* **Task material**
'''

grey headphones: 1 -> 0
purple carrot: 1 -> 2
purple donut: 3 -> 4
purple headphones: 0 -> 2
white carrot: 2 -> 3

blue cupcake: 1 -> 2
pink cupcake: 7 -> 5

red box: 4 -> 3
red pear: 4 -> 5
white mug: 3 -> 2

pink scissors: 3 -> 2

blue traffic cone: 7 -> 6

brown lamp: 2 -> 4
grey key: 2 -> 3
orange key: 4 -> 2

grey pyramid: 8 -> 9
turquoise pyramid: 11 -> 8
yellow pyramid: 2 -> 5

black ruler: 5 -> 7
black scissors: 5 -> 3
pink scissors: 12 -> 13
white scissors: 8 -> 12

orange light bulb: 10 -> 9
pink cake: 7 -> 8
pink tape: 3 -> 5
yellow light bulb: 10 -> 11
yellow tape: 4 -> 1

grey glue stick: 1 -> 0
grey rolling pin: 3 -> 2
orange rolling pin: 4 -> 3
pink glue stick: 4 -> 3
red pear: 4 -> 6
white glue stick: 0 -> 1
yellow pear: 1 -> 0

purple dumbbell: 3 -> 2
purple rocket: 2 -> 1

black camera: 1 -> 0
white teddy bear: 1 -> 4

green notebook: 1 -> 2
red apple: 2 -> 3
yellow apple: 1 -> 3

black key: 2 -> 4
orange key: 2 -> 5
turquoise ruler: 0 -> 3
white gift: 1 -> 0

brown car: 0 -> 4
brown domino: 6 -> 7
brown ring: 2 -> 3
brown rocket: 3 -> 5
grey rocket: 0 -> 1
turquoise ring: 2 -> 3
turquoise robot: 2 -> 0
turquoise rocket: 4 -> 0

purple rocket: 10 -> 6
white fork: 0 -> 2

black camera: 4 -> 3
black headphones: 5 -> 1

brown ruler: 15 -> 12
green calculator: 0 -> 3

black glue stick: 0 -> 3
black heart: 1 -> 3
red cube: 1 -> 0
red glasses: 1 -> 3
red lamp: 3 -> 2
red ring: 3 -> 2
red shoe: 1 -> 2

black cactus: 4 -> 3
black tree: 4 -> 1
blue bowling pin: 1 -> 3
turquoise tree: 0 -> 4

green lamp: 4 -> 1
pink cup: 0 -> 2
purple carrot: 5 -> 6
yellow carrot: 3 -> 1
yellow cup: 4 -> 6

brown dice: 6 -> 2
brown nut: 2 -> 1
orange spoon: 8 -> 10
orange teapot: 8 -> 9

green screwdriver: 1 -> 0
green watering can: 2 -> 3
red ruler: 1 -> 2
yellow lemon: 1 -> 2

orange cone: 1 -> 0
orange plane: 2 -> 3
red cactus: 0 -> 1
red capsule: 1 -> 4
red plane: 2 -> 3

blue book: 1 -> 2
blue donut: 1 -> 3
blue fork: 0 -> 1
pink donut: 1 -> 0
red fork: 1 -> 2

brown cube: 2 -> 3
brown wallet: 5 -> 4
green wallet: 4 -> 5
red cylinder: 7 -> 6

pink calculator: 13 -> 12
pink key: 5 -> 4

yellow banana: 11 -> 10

'''

* **Work request**
All that is wanted is the stretch of lines above from the one containing "green calculator: 0 -> 3" through the one containing "turquoise tree: 0 -> 4", duplicated exactly.

* **Exercise response**
green calculator: 0 -> 3

black glue stick: 0 -> 3
black heart: 1 -> 3
red cube: 1 -> 0
red glasses: 1 -> 3
red lamp: 3 -> 2
red ring: 3 -> 2
red shoe: 1 -> 2

black cactus: 4 -> 3
black tree: 4 -> 1
blue bowling pin: 1 -> 3
turquoise tree: 0 -> 4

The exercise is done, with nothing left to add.